▸ YOUR OBJECTIVE:
Begin at the line containing "R9: 2.7 (CTL, U4/RB4) -> 1 (CTL, U4/RB4)" in the records below, end at the line containing "U7 pin GND: GND -> +5V", and retype each line in that span exactly. No other line and no image should appear.

▸ DATA RECORDS:
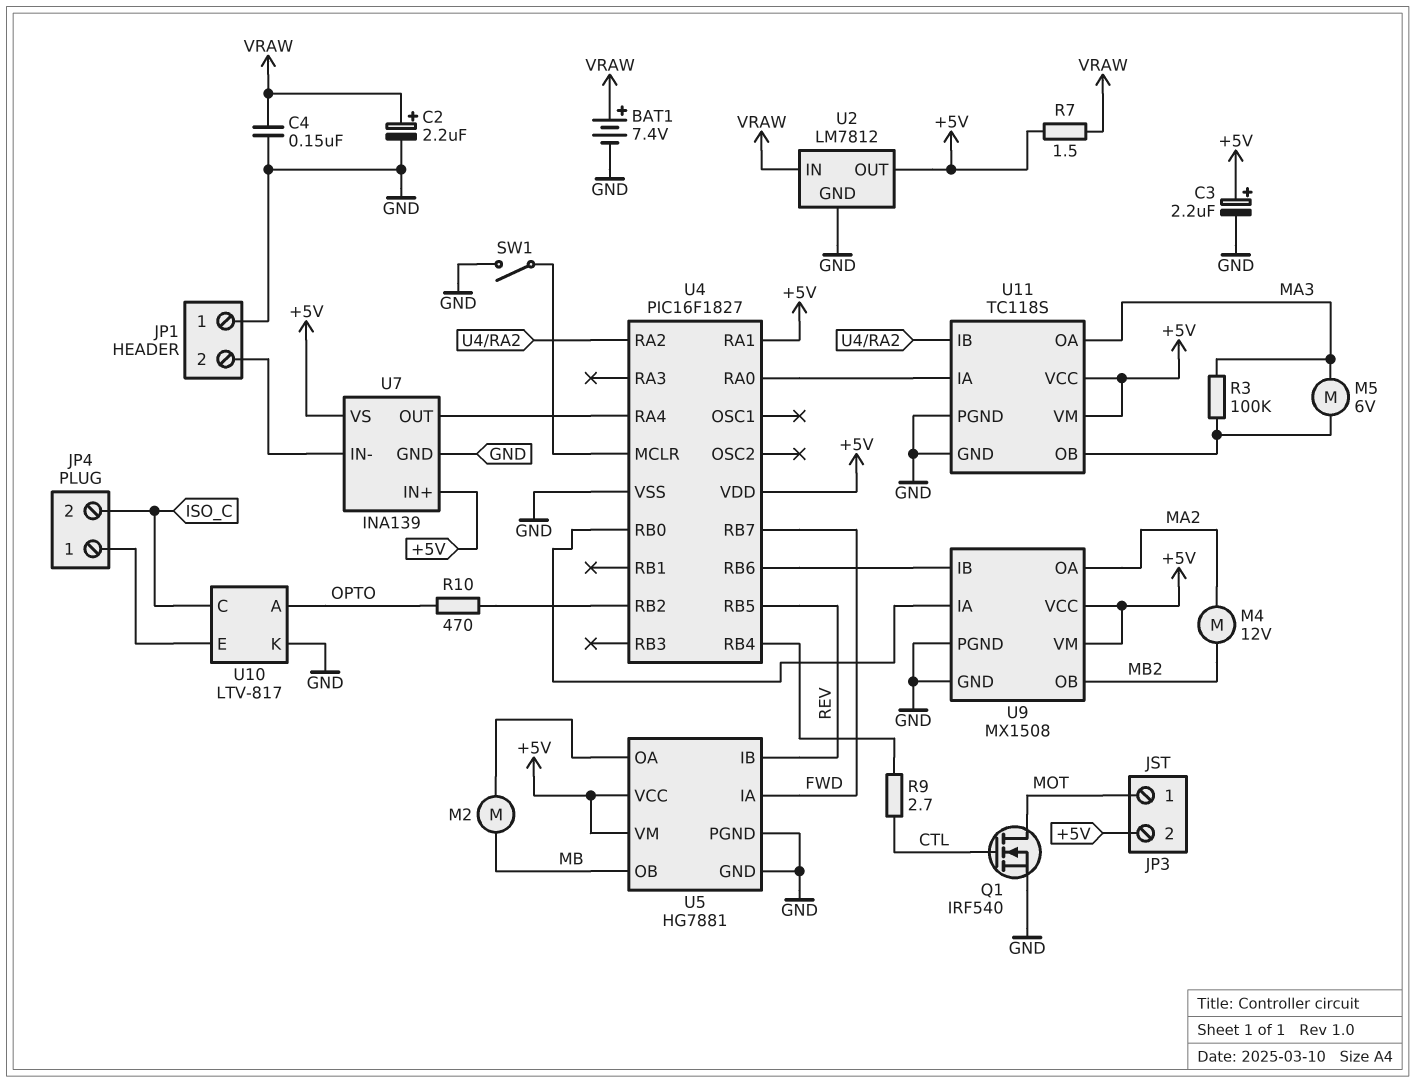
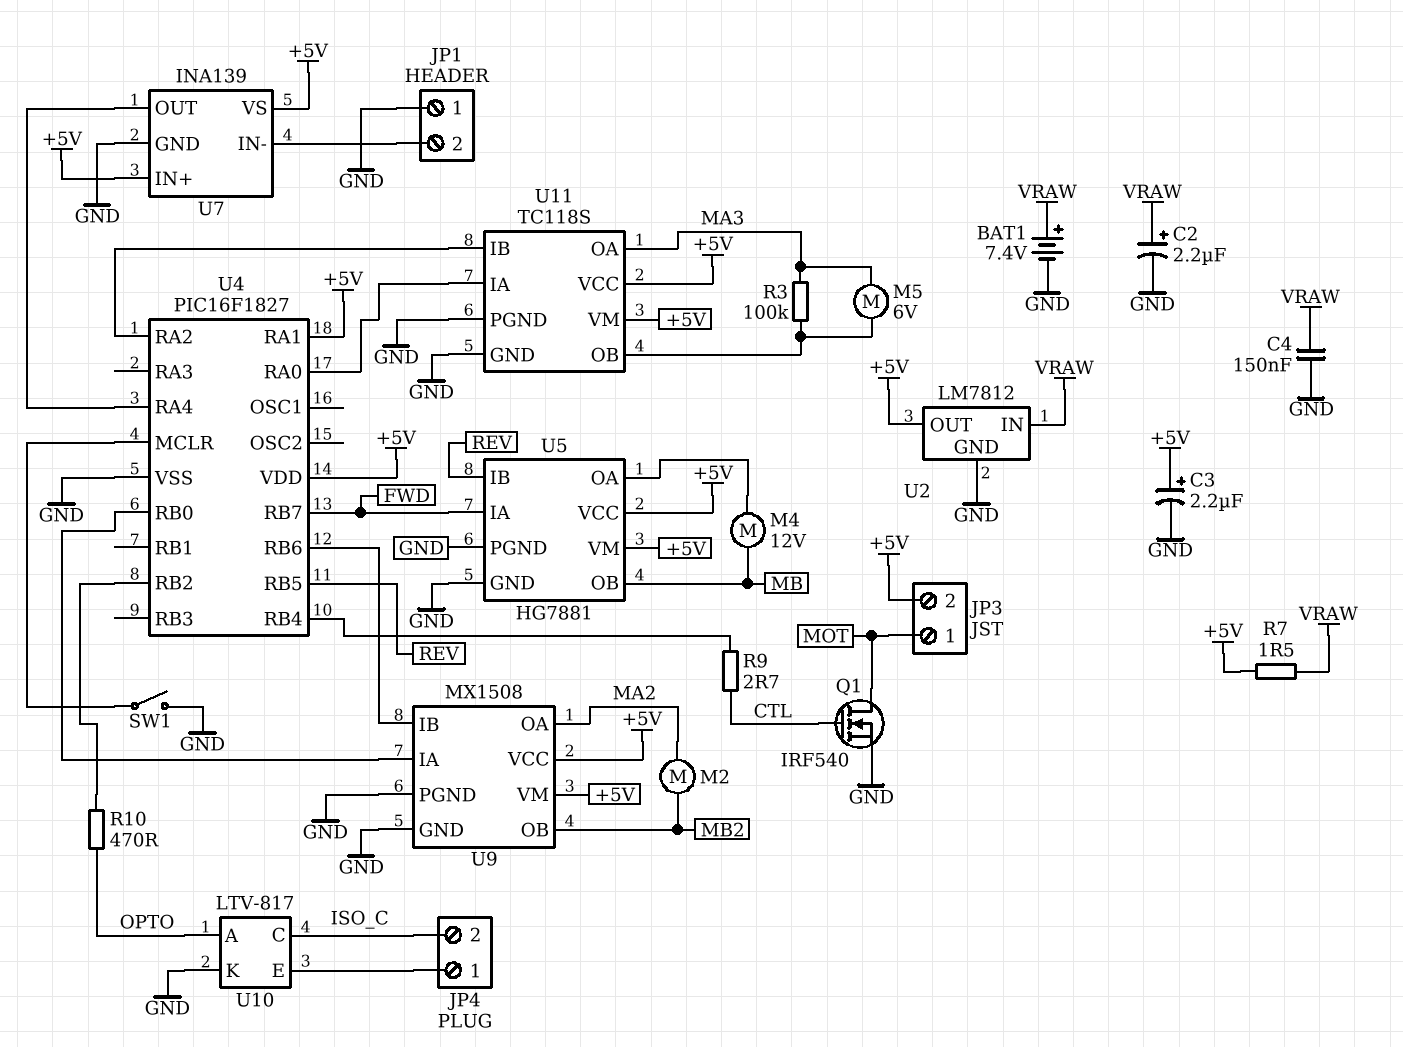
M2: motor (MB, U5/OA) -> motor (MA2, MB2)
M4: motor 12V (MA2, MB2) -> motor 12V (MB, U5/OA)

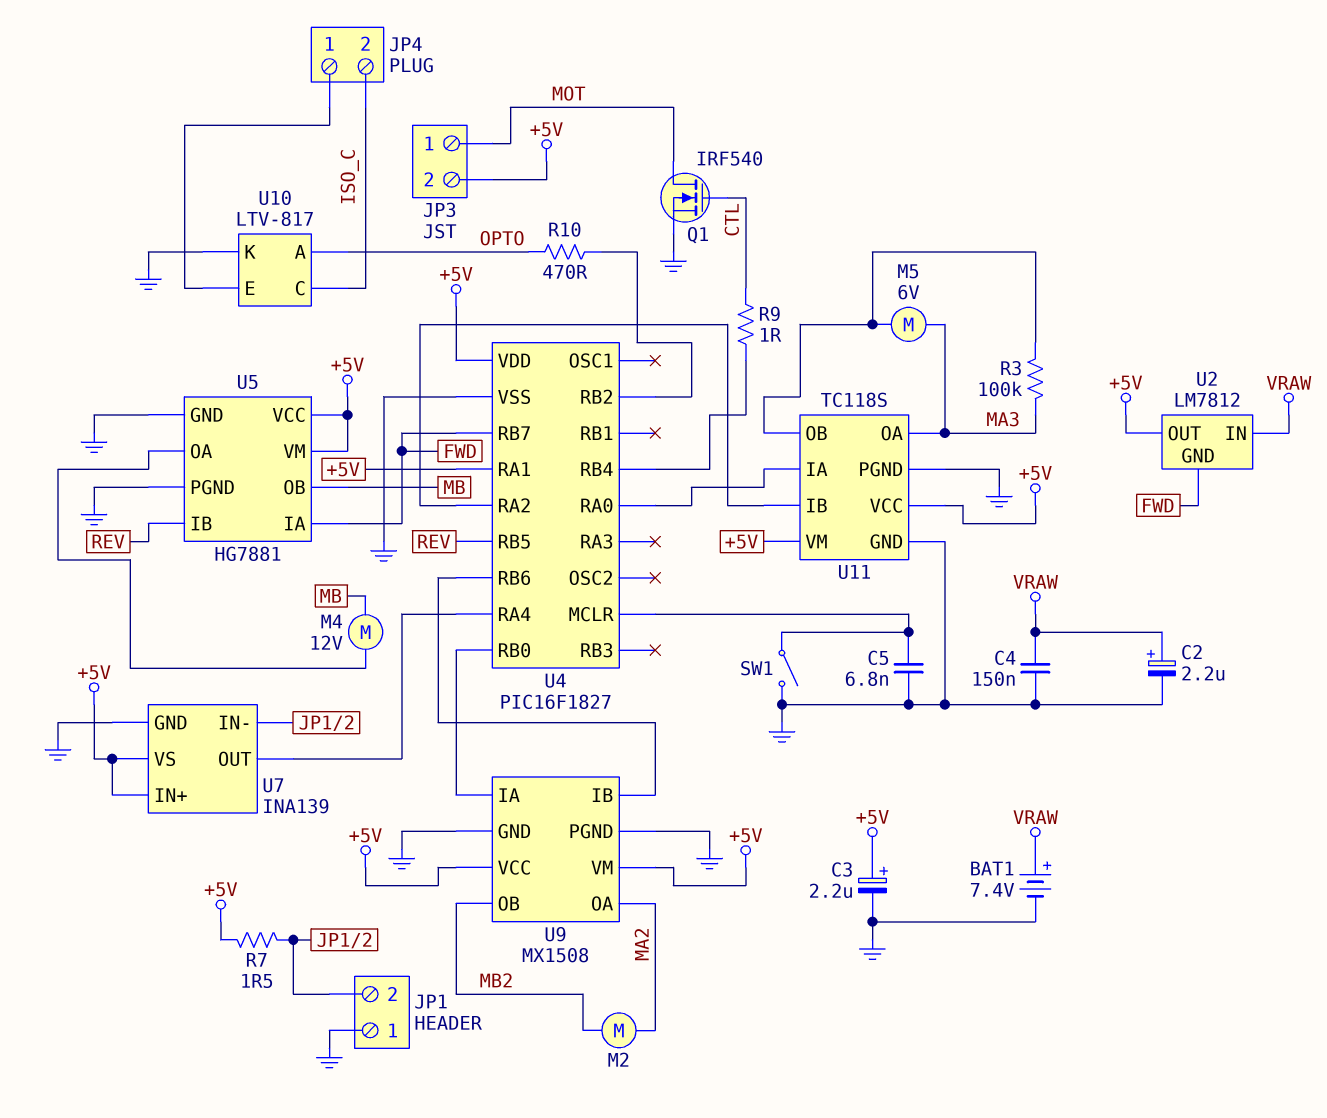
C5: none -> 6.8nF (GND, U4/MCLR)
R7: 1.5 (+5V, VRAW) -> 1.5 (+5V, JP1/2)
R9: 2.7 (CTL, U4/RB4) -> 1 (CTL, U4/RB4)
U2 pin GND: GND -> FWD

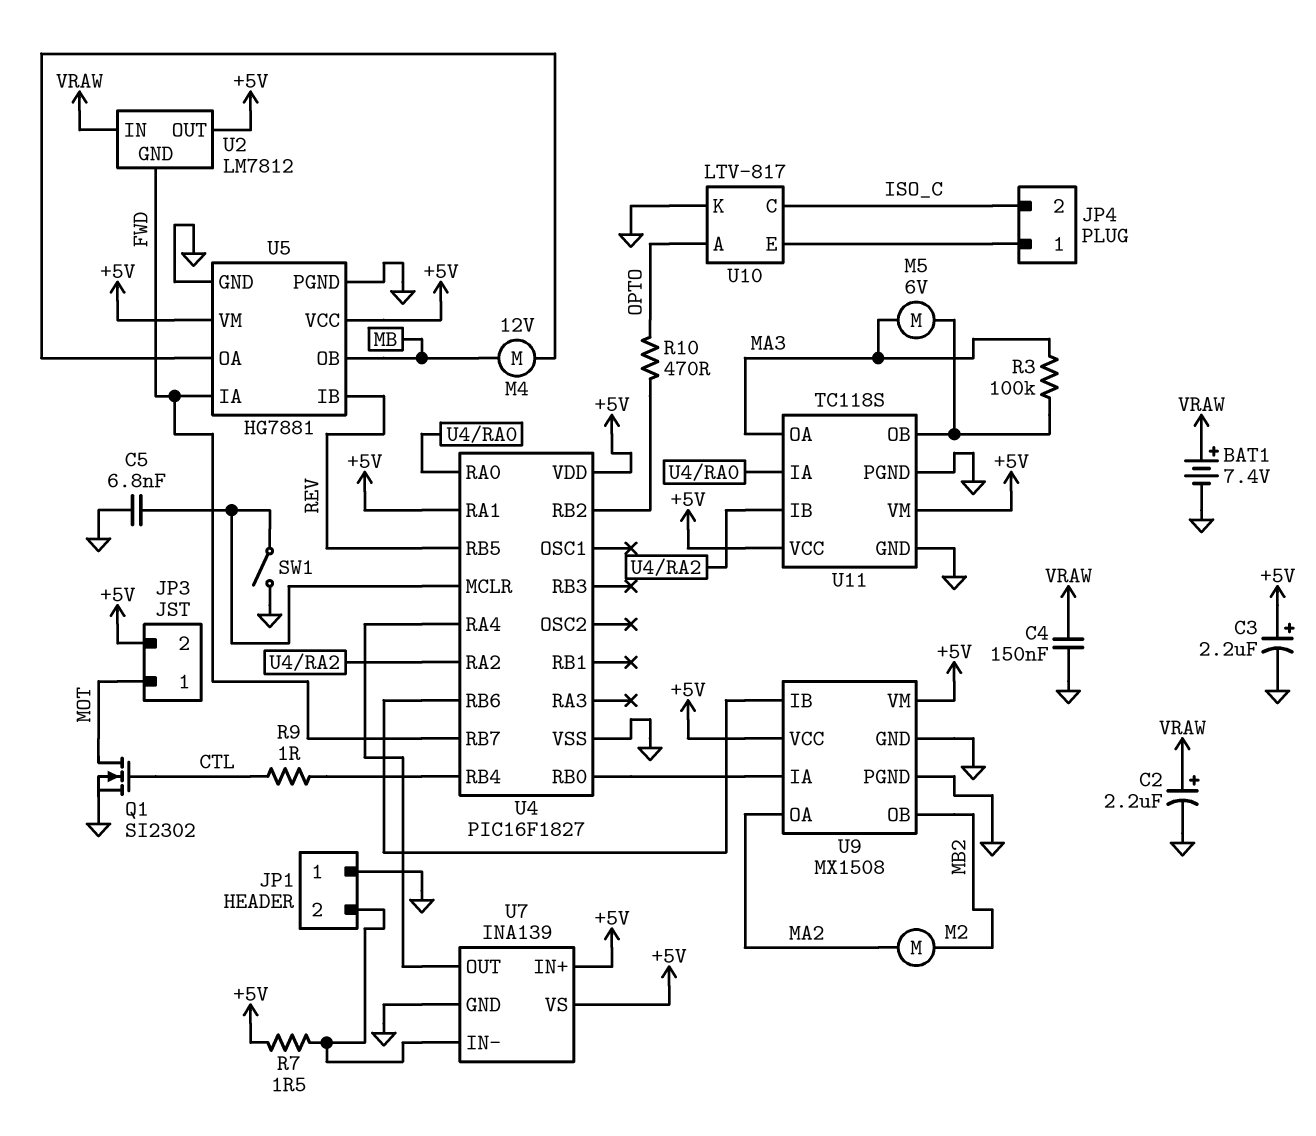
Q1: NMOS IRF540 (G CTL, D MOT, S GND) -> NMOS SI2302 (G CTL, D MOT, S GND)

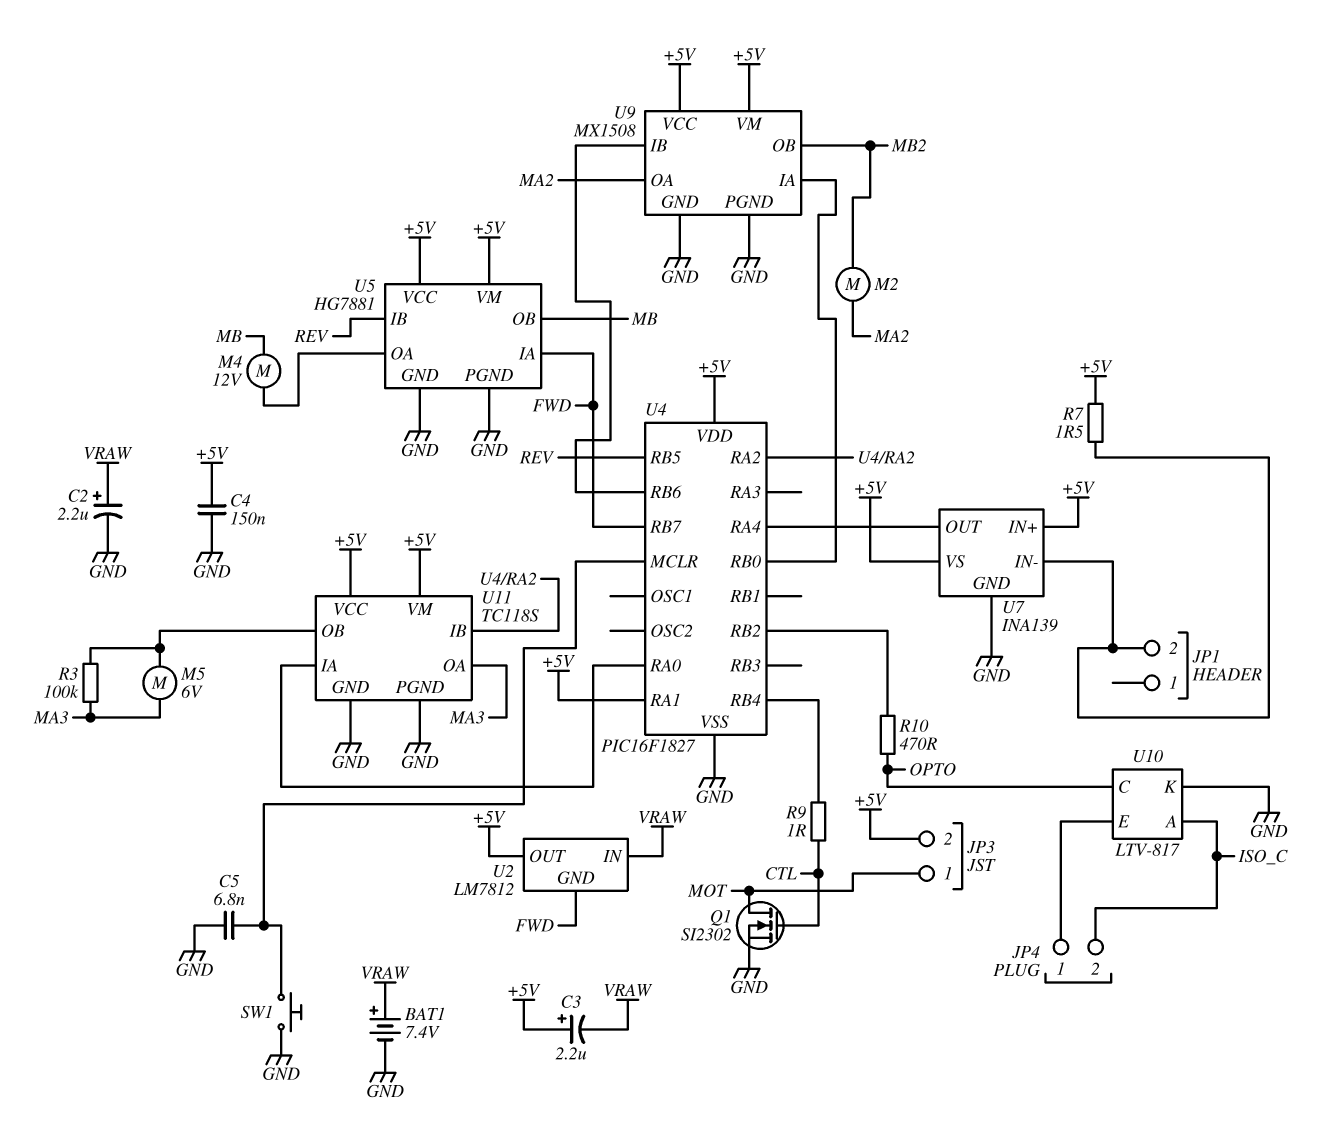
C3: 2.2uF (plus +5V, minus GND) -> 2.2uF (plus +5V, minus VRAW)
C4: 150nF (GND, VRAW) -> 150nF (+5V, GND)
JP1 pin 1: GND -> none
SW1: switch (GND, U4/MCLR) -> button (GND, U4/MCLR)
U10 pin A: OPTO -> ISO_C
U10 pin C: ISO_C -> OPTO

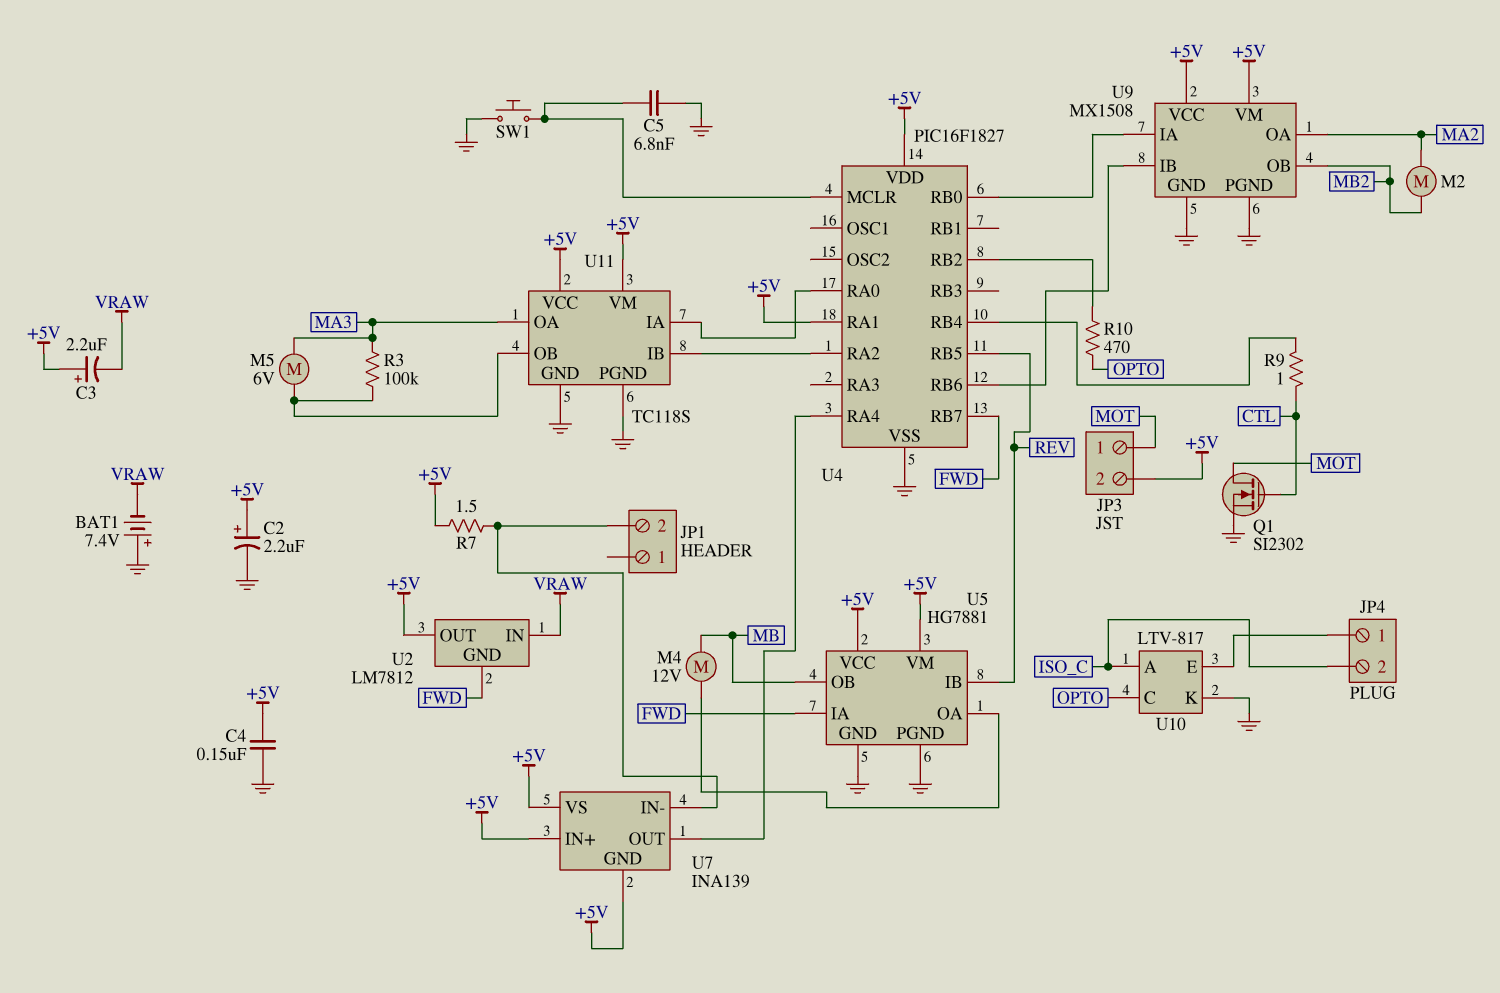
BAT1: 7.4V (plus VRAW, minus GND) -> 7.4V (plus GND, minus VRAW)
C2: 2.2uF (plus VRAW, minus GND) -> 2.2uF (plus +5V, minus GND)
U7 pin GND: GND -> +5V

...

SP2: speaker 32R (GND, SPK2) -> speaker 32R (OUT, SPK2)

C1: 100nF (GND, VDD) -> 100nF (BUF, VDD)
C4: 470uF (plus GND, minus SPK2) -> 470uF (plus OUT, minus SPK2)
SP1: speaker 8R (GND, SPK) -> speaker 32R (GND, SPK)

▸ WRITTEN REPLY:
R9: 2.7 (CTL, U4/RB4) -> 1 (CTL, U4/RB4)
U2 pin GND: GND -> FWD

Q1: NMOS IRF540 (G CTL, D MOT, S GND) -> NMOS SI2302 (G CTL, D MOT, S GND)

C3: 2.2uF (plus +5V, minus GND) -> 2.2uF (plus +5V, minus VRAW)
C4: 150nF (GND, VRAW) -> 150nF (+5V, GND)
JP1 pin 1: GND -> none
SW1: switch (GND, U4/MCLR) -> button (GND, U4/MCLR)
U10 pin A: OPTO -> ISO_C
U10 pin C: ISO_C -> OPTO

BAT1: 7.4V (plus VRAW, minus GND) -> 7.4V (plus GND, minus VRAW)
C2: 2.2uF (plus VRAW, minus GND) -> 2.2uF (plus +5V, minus GND)
U7 pin GND: GND -> +5V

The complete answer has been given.